▶ **What is being asked**
Look through the listing below for the word "toothbrush" and copy every line where it occurs.

▶ **The input**
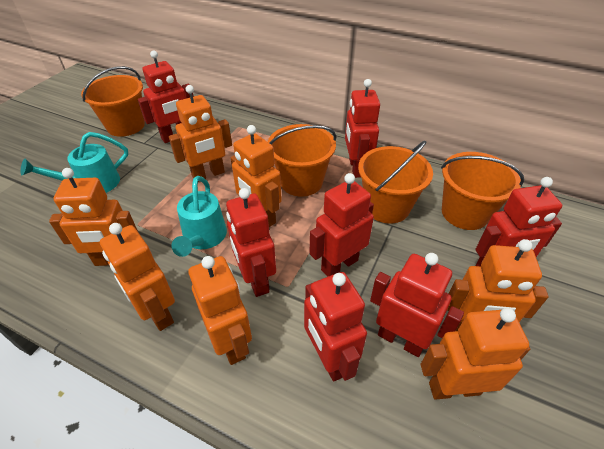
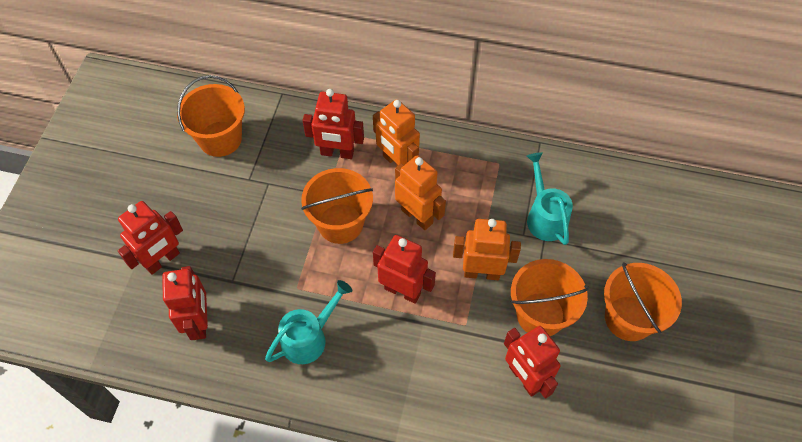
orange robot: 7 -> 3
red robot: 7 -> 5

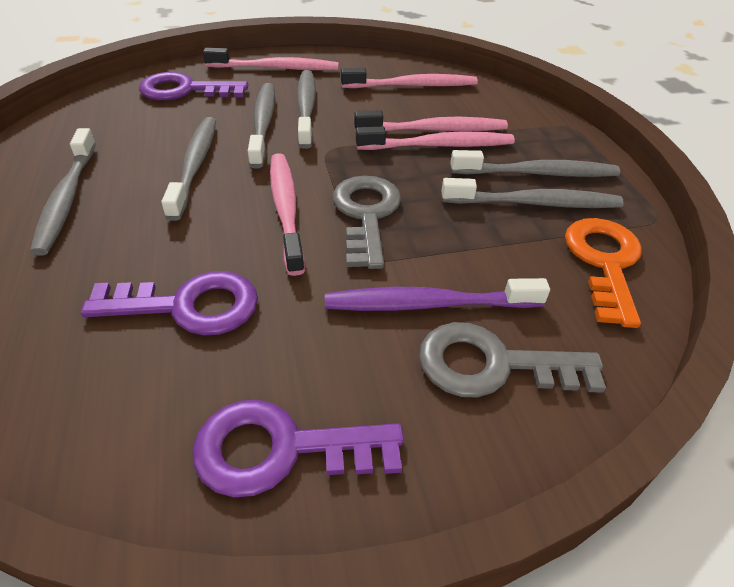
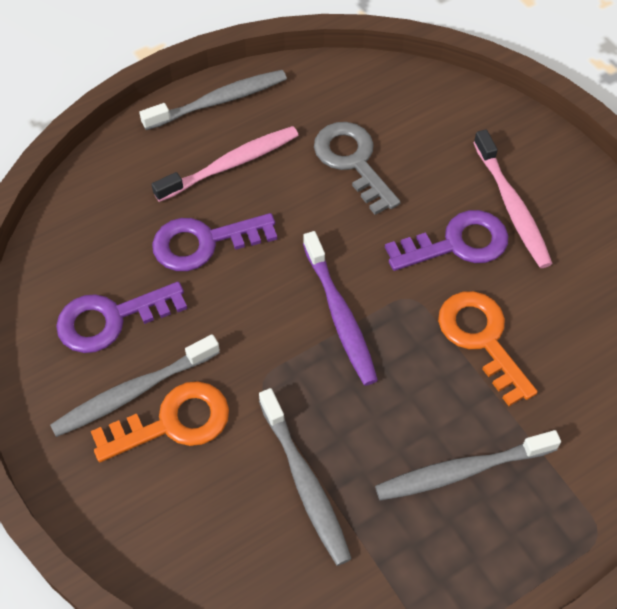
grey key: 2 -> 1
grey toothbrush: 6 -> 4
orange key: 1 -> 2
pink toothbrush: 5 -> 2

▶ **Expected output**
grey toothbrush: 6 -> 4
pink toothbrush: 5 -> 2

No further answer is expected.